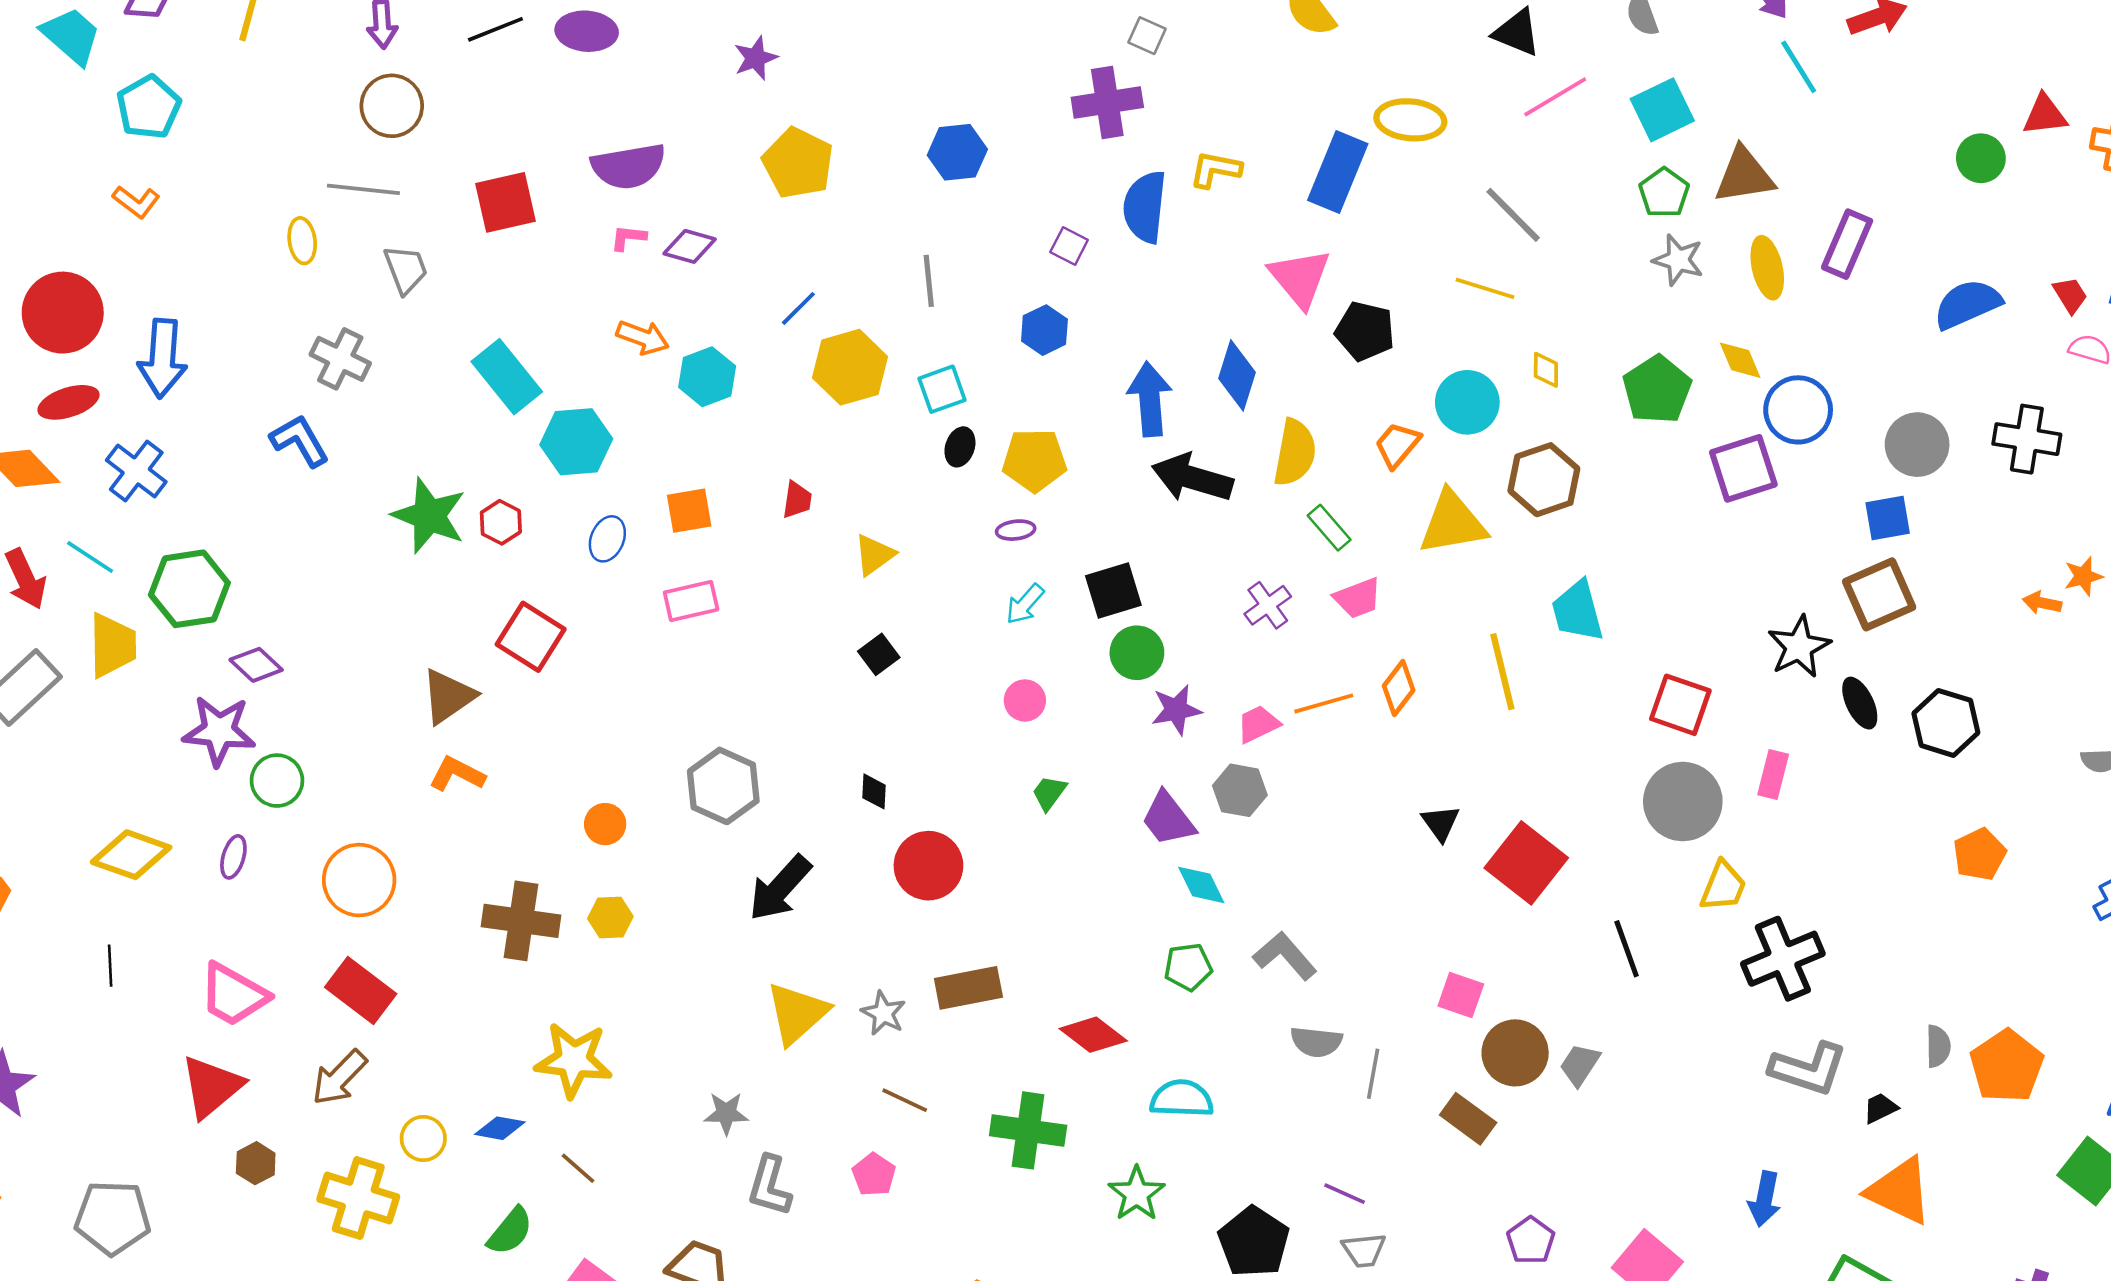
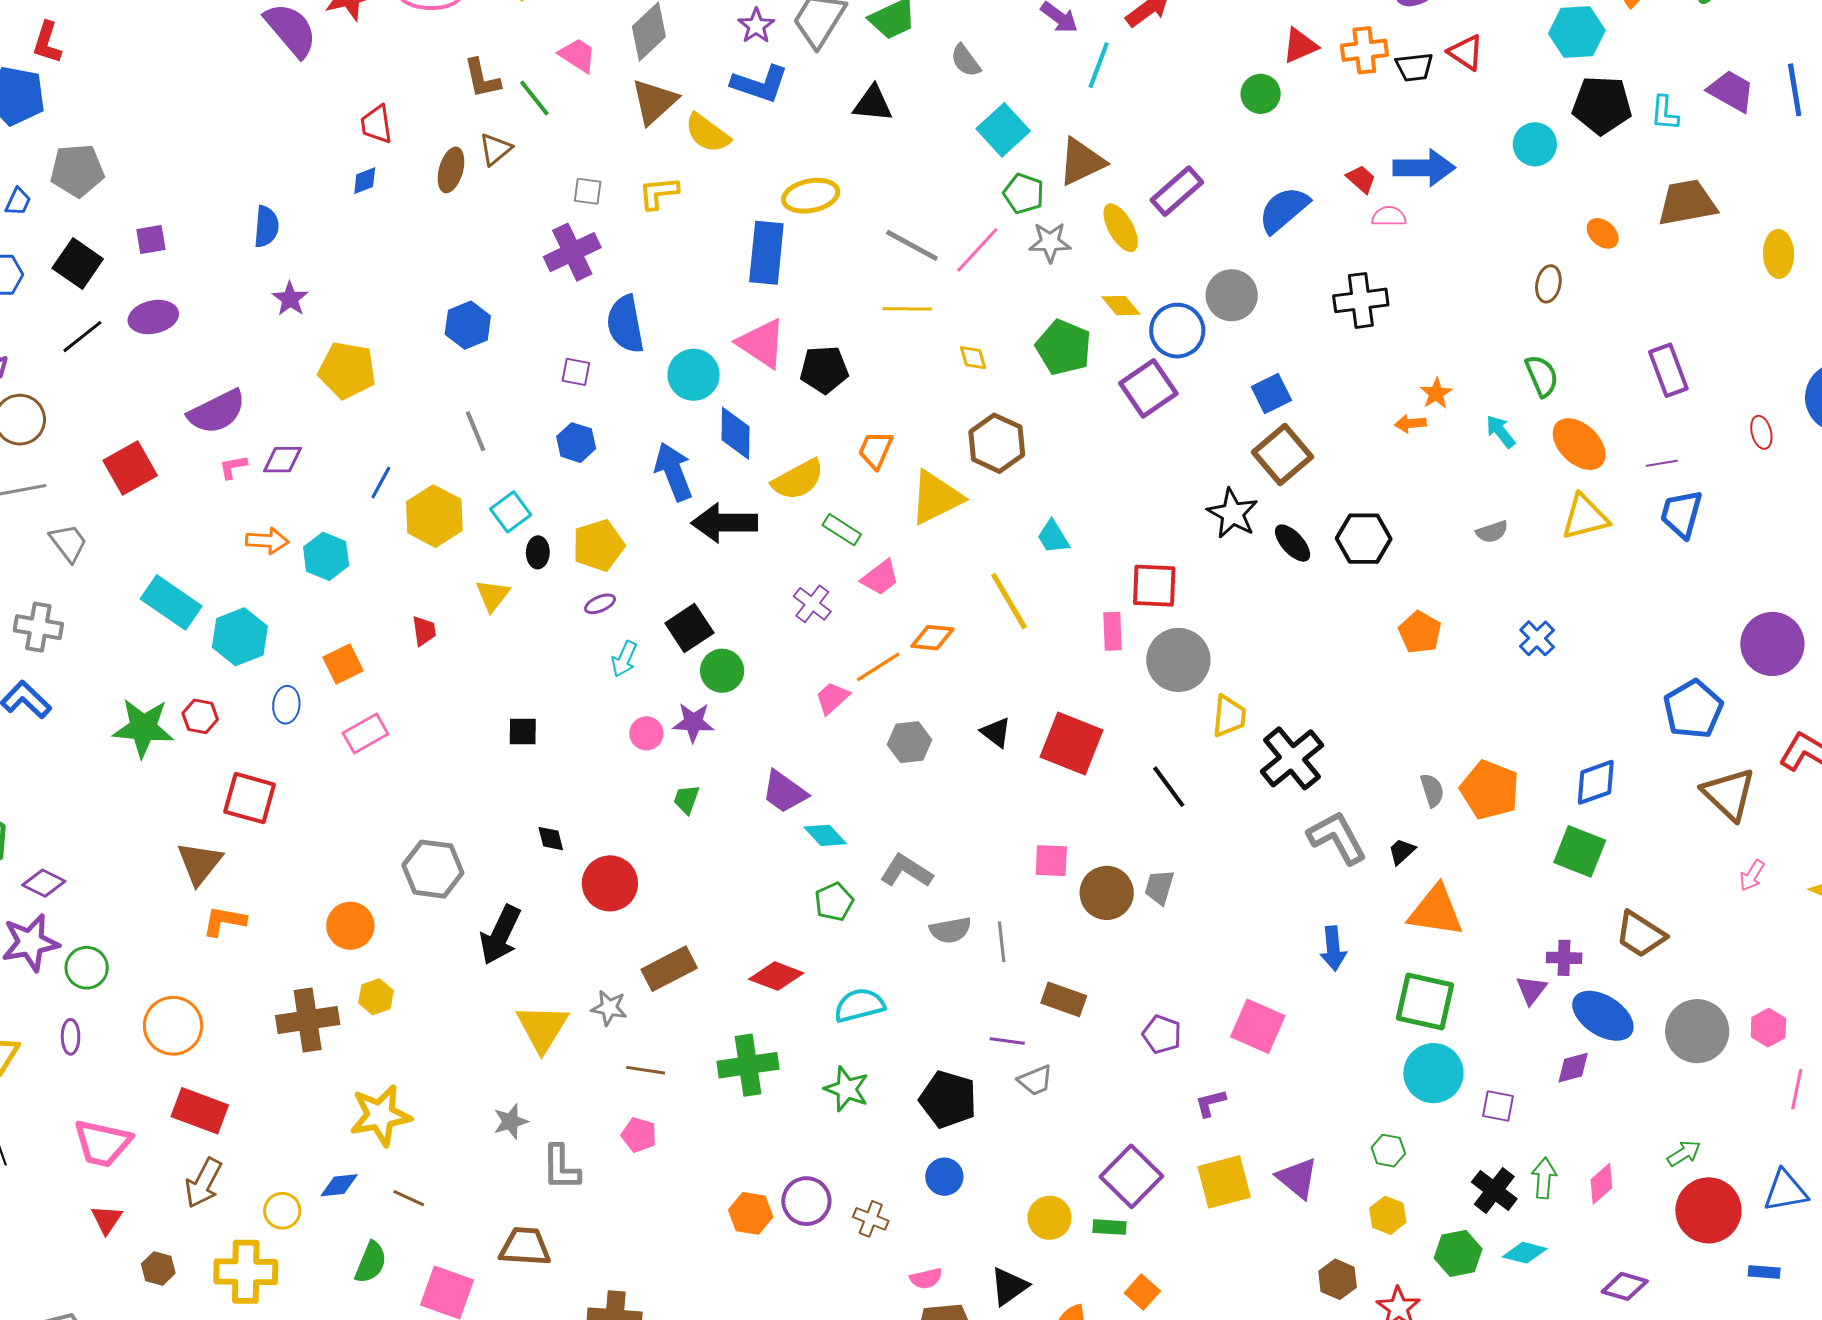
cyan line: (1799, 67) -> (1099, 65), turned 69
pink line: (1555, 97) -> (977, 250), moved
yellow L-shape: (1215, 169) -> (659, 193), moved
purple rectangle: (1847, 244) -> (1177, 191), turned 42
cyan circle: (1467, 402) -> (694, 375), moved
gray circle: (1917, 445) -> (1232, 295), moved
yellow semicircle: (1295, 453) -> (798, 480), turned 68
yellow triangle: (874, 555) -> (493, 595), moved
cyan trapezoid: (1578, 611) -> (1053, 537), size x0.7
black square: (879, 654) -> (523, 731), turned -36
orange diamond: (1399, 688) -> (932, 638), turned 75
purple star: (1176, 710) -> (693, 722), moved, turned 30
pink rectangle: (1773, 774) -> (1112, 631), moved
gray hexagon: (1240, 790) -> (909, 742), moved
orange circle: (605, 824) -> (350, 926), size x1.4
gray L-shape: (1808, 1069) -> (1337, 838), turned -120
red triangle: (212, 1087) -> (107, 1220), size x0.6
brown rectangle: (1468, 1119) -> (1064, 999), moved

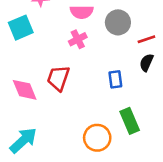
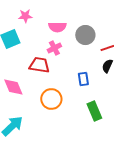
red trapezoid: (58, 78) -> (39, 65), moved, turned 80
orange circle: (97, 138) -> (51, 99), moved

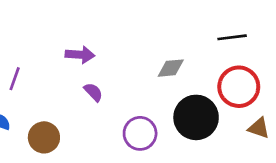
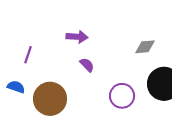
brown circle: (44, 137) -> (50, 99), size x1.4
******************************
## What to do
Go through the listing, find each line with the word "brown", and copy it.

## Reply to the task
brown rectangle: (1468, 1119) -> (1064, 999), moved
brown circle: (44, 137) -> (50, 99), size x1.4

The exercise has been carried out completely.